* _Your task_:
Can you render every line of the records below as a Markdown table with the columns Row and Entry, numbering each line in Row and leaving out blank lines?

*** Data for this task

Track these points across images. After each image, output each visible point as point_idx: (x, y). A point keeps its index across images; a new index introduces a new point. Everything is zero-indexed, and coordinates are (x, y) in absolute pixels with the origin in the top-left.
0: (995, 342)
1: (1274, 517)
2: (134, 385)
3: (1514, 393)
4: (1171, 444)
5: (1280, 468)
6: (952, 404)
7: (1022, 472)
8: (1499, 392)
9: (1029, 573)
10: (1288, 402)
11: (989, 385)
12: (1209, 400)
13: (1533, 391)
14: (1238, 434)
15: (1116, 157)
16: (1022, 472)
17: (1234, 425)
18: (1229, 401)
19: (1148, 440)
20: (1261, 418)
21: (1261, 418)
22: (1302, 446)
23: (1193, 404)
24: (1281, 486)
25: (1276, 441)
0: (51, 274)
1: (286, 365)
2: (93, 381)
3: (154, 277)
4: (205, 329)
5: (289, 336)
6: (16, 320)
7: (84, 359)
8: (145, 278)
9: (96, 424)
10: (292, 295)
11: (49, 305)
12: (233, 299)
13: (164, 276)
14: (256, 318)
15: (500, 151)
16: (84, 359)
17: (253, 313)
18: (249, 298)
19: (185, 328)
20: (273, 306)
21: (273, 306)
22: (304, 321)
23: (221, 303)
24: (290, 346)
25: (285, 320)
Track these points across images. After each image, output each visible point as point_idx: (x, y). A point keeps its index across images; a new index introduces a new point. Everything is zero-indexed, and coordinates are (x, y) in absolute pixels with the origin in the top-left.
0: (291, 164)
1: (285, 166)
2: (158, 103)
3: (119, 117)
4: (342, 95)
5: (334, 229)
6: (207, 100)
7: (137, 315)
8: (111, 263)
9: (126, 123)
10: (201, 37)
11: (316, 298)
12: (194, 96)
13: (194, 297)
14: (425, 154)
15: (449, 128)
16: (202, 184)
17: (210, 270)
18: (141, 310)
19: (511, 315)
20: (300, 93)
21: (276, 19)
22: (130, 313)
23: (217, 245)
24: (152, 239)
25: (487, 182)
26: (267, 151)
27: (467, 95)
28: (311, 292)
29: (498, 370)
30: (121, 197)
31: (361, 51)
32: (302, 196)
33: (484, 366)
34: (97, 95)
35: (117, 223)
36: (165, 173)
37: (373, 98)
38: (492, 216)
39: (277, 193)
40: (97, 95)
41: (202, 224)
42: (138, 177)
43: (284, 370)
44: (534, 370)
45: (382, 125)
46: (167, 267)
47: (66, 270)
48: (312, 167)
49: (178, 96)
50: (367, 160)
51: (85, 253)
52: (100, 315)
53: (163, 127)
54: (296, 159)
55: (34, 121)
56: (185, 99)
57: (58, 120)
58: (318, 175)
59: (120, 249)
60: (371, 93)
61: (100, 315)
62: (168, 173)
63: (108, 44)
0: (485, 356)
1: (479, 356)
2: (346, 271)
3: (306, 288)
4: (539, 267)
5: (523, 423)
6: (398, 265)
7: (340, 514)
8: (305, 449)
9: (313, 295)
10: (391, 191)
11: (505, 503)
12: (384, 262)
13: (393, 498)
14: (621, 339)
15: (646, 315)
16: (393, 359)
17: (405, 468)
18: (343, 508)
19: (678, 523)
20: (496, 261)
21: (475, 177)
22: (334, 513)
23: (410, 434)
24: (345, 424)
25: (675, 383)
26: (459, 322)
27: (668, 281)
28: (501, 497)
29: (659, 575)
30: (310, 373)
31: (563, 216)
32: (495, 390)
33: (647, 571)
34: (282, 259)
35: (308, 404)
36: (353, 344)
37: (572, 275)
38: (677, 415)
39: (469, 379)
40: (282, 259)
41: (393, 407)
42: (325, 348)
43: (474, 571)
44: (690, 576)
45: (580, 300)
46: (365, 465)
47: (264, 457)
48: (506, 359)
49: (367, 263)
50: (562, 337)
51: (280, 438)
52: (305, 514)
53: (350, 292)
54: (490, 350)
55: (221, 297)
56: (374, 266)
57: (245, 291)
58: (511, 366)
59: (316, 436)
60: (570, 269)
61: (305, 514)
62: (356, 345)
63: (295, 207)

******

* _The response_:
| Row | Entry |
|---|---|
| 1 | Track these points across images. After each image, output each visible point as point_idx: (x, y). A point keeps its index across images; a new index introduces a new point. Everything is zero-indexed, and coordinates are (x, y) in absolute pixels with the origin in the top-left. |
| 2 | 0: (995, 342) |
| 3 | 1: (1274, 517) |
| 4 | 2: (134, 385) |
| 5 | 3: (1514, 393) |
| 6 | 4: (1171, 444) |
| 7 | 5: (1280, 468) |
| 8 | 6: (952, 404) |
| 9 | 7: (1022, 472) |
| 10 | 8: (1499, 392) |
| 11 | 9: (1029, 573) |
| 12 | 10: (1288, 402) |
| 13 | 11: (989, 385) |
| 14 | 12: (1209, 400) |
| 15 | 13: (1533, 391) |
| 16 | 14: (1238, 434) |
| 17 | 15: (1116, 157) |
| 18 | 16: (1022, 472) |
| 19 | 17: (1234, 425) |
| 20 | 18: (1229, 401) |
| 21 | 19: (1148, 440) |
| 22 | 20: (1261, 418) |
| 23 | 21: (1261, 418) |
| 24 | 22: (1302, 446) |
| 25 | 23: (1193, 404) |
| 26 | 24: (1281, 486) |
| 27 | 25: (1276, 441) |
| 28 | 0: (51, 274) |
| 29 | 1: (286, 365) |
| 30 | 2: (93, 381) |
| 31 | 3: (154, 277) |
| 32 | 4: (205, 329) |
| 33 | 5: (289, 336) |
| 34 | 6: (16, 320) |
| 35 | 7: (84, 359) |
| 36 | 8: (145, 278) |
| 37 | 9: (96, 424) |
| 38 | 10: (292, 295) |
| 39 | 11: (49, 305) |
| 40 | 12: (233, 299) |
| 41 | 13: (164, 276) |
| 42 | 14: (256, 318) |
| 43 | 15: (500, 151) |
| 44 | 16: (84, 359) |
| 45 | 17: (253, 313) |
| 46 | 18: (249, 298) |
| 47 | 19: (185, 328) |
| 48 | 20: (273, 306) |
| 49 | 21: (273, 306) |
| 50 | 22: (304, 321) |
| 51 | 23: (221, 303) |
| 52 | 24: (290, 346) |
| 53 | 25: (285, 320) |
| 54 | Track these points across images. After each image, output each visible point as point_idx: (x, y). A point keeps its index across images; a new index introduces a new point. Everything is zero-indexed, and coordinates are (x, y) in absolute pixels with the origin in the top-left. |
| 55 | 0: (291, 164) |
| 56 | 1: (285, 166) |
| 57 | 2: (158, 103) |
| 58 | 3: (119, 117) |
| 59 | 4: (342, 95) |
| 60 | 5: (334, 229) |
| 61 | 6: (207, 100) |
| 62 | 7: (137, 315) |
| 63 | 8: (111, 263) |
| 64 | 9: (126, 123) |
| 65 | 10: (201, 37) |
| 66 | 11: (316, 298) |
| 67 | 12: (194, 96) |
| 68 | 13: (194, 297) |
| 69 | 14: (425, 154) |
| 70 | 15: (449, 128) |
| 71 | 16: (202, 184) |
| 72 | 17: (210, 270) |
| 73 | 18: (141, 310) |
| 74 | 19: (511, 315) |
| 75 | 20: (300, 93) |
| 76 | 21: (276, 19) |
| 77 | 22: (130, 313) |
| 78 | 23: (217, 245) |
| 79 | 24: (152, 239) |
| 80 | 25: (487, 182) |
| 81 | 26: (267, 151) |
| 82 | 27: (467, 95) |
| 83 | 28: (311, 292) |
| 84 | 29: (498, 370) |
| 85 | 30: (121, 197) |
| 86 | 31: (361, 51) |
| 87 | 32: (302, 196) |
| 88 | 33: (484, 366) |
| 89 | 34: (97, 95) |
| 90 | 35: (117, 223) |
| 91 | 36: (165, 173) |
| 92 | 37: (373, 98) |
| 93 | 38: (492, 216) |
| 94 | 39: (277, 193) |
| 95 | 40: (97, 95) |
| 96 | 41: (202, 224) |
| 97 | 42: (138, 177) |
| 98 | 43: (284, 370) |
| 99 | 44: (534, 370) |
| 100 | 45: (382, 125) |
| 101 | 46: (167, 267) |
| 102 | 47: (66, 270) |
| 103 | 48: (312, 167) |
| 104 | 49: (178, 96) |
| 105 | 50: (367, 160) |
| 106 | 51: (85, 253) |
| 107 | 52: (100, 315) |
| 108 | 53: (163, 127) |
| 109 | 54: (296, 159) |
| 110 | 55: (34, 121) |
| 111 | 56: (185, 99) |
| 112 | 57: (58, 120) |
| 113 | 58: (318, 175) |
| 114 | 59: (120, 249) |
| 115 | 60: (371, 93) |
| 116 | 61: (100, 315) |
| 117 | 62: (168, 173) |
| 118 | 63: (108, 44) |
| 119 | 0: (485, 356) |
| 120 | 1: (479, 356) |
| 121 | 2: (346, 271) |
| 122 | 3: (306, 288) |
| 123 | 4: (539, 267) |
| 124 | 5: (523, 423) |
| 125 | 6: (398, 265) |
| 126 | 7: (340, 514) |
| 127 | 8: (305, 449) |
| 128 | 9: (313, 295) |
| 129 | 10: (391, 191) |
| 130 | 11: (505, 503) |
| 131 | 12: (384, 262) |
| 132 | 13: (393, 498) |
| 133 | 14: (621, 339) |
| 134 | 15: (646, 315) |
| 135 | 16: (393, 359) |
| 136 | 17: (405, 468) |
| 137 | 18: (343, 508) |
| 138 | 19: (678, 523) |
| 139 | 20: (496, 261) |
| 140 | 21: (475, 177) |
| 141 | 22: (334, 513) |
| 142 | 23: (410, 434) |
| 143 | 24: (345, 424) |
| 144 | 25: (675, 383) |
| 145 | 26: (459, 322) |
| 146 | 27: (668, 281) |
| 147 | 28: (501, 497) |
| 148 | 29: (659, 575) |
| 149 | 30: (310, 373) |
| 150 | 31: (563, 216) |
| 151 | 32: (495, 390) |
| 152 | 33: (647, 571) |
| 153 | 34: (282, 259) |
| 154 | 35: (308, 404) |
| 155 | 36: (353, 344) |
| 156 | 37: (572, 275) |
| 157 | 38: (677, 415) |
| 158 | 39: (469, 379) |
| 159 | 40: (282, 259) |
| 160 | 41: (393, 407) |
| 161 | 42: (325, 348) |
| 162 | 43: (474, 571) |
| 163 | 44: (690, 576) |
| 164 | 45: (580, 300) |
| 165 | 46: (365, 465) |
| 166 | 47: (264, 457) |
| 167 | 48: (506, 359) |
| 168 | 49: (367, 263) |
| 169 | 50: (562, 337) |
| 170 | 51: (280, 438) |
| 171 | 52: (305, 514) |
| 172 | 53: (350, 292) |
| 173 | 54: (490, 350) |
| 174 | 55: (221, 297) |
| 175 | 56: (374, 266) |
| 176 | 57: (245, 291) |
| 177 | 58: (511, 366) |
| 178 | 59: (316, 436) |
| 179 | 60: (570, 269) |
| 180 | 61: (305, 514) |
| 181 | 62: (356, 345) |
| 182 | 63: (295, 207) |